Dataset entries
══════
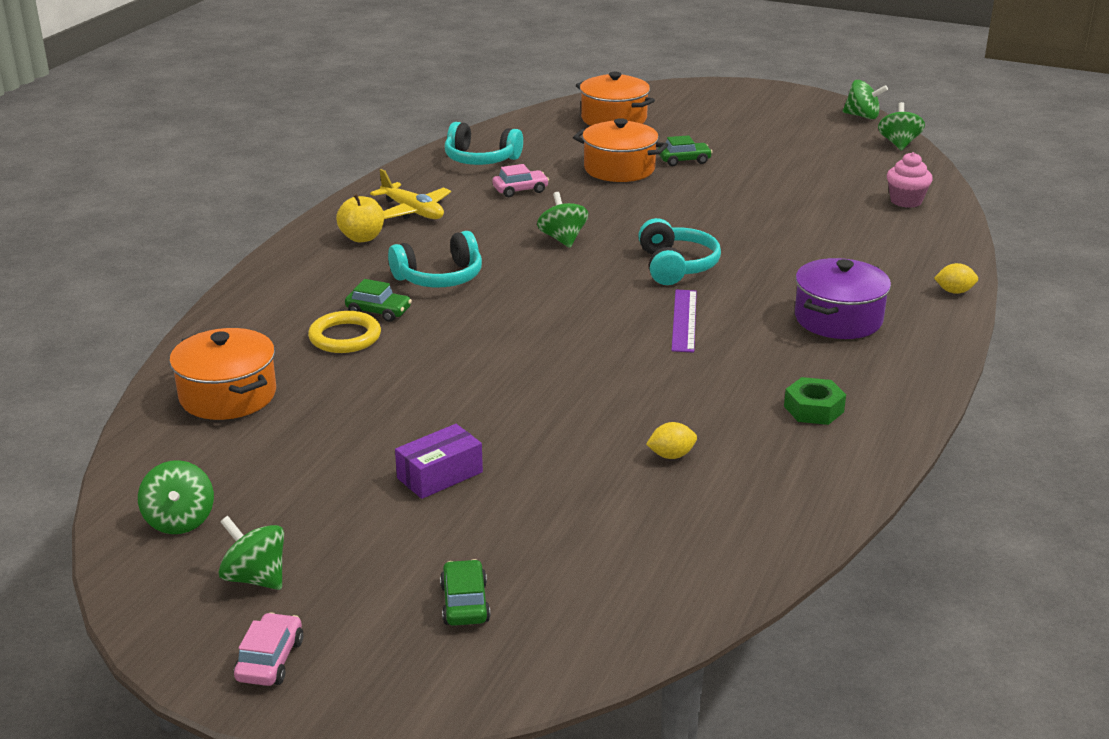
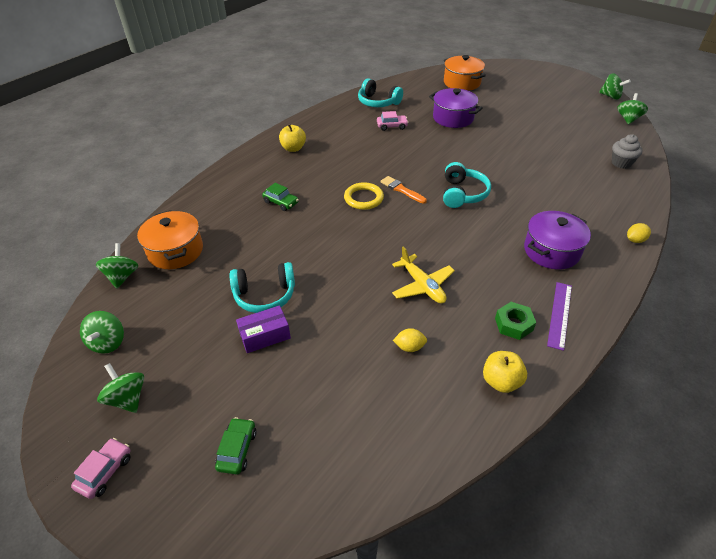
camera: 15 degrees right, 15 degrees up
(345, 337) = (255, 218): yellow ring -> yellow ring (363, 198)
(412, 211) = (327, 134): yellow plane -> yellow plane (422, 285)
(439, 278) = (324, 183): turquoise headphones -> turquoise headphones (265, 295)
(562, 239) = (403, 164): green spinning top -> green spinning top (122, 276)
(575, 272) = (401, 190): none -> orange brush
(619, 169) = (453, 118): orange pot -> purple pot
(684, 160) = (493, 116): green car -> none
(684, 320) = (454, 237): purple ruler -> purple ruler (560, 314)
(819, 472) = (501, 381): none -> yellow apple
(906, 201) = (621, 163): pink cupcake -> grey cupcake
(954, 291) = (635, 240): yellow lemon -> yellow lemon turned 45 degrees counterclockwise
══════
▶ What this task involves: Produce an exact repeat of the lines from the one containing "(819, 472) = (501, 381): none -> yellow apple" through the last line of the data, and nothing more.

▶ Solution to this task:
(819, 472) = (501, 381): none -> yellow apple
(906, 201) = (621, 163): pink cupcake -> grey cupcake
(954, 291) = (635, 240): yellow lemon -> yellow lemon turned 45 degrees counterclockwise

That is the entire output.